:: Record set ::

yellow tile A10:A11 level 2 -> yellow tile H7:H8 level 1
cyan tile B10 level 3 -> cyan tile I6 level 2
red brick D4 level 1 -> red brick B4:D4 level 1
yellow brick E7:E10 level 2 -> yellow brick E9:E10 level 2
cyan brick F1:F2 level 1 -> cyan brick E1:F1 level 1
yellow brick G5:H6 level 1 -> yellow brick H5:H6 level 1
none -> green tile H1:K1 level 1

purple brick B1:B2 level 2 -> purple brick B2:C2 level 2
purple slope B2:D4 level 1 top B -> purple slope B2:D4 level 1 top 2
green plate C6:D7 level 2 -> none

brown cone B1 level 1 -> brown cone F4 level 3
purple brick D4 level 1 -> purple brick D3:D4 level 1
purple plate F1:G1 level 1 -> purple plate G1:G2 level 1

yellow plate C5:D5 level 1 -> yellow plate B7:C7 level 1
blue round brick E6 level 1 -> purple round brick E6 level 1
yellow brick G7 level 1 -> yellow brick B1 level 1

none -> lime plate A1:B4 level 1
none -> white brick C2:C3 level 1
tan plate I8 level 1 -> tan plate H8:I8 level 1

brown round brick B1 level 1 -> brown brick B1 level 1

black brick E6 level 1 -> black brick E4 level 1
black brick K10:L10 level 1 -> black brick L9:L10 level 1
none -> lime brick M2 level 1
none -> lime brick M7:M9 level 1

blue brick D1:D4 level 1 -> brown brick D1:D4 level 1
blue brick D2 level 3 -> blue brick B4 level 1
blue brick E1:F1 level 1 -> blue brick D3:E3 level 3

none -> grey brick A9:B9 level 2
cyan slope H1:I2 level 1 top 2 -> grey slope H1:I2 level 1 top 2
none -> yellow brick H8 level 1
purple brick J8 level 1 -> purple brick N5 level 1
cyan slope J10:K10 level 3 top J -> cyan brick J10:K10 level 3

:::

- _Assignment_: Each line from the top of the records down to the one with "green plate C6:D7 level 2 -> none" must be retyped exactly; include both ends and nothing else.

- _Solution to this task_:
yellow tile A10:A11 level 2 -> yellow tile H7:H8 level 1
cyan tile B10 level 3 -> cyan tile I6 level 2
red brick D4 level 1 -> red brick B4:D4 level 1
yellow brick E7:E10 level 2 -> yellow brick E9:E10 level 2
cyan brick F1:F2 level 1 -> cyan brick E1:F1 level 1
yellow brick G5:H6 level 1 -> yellow brick H5:H6 level 1
none -> green tile H1:K1 level 1

purple brick B1:B2 level 2 -> purple brick B2:C2 level 2
purple slope B2:D4 level 1 top B -> purple slope B2:D4 level 1 top 2
green plate C6:D7 level 2 -> none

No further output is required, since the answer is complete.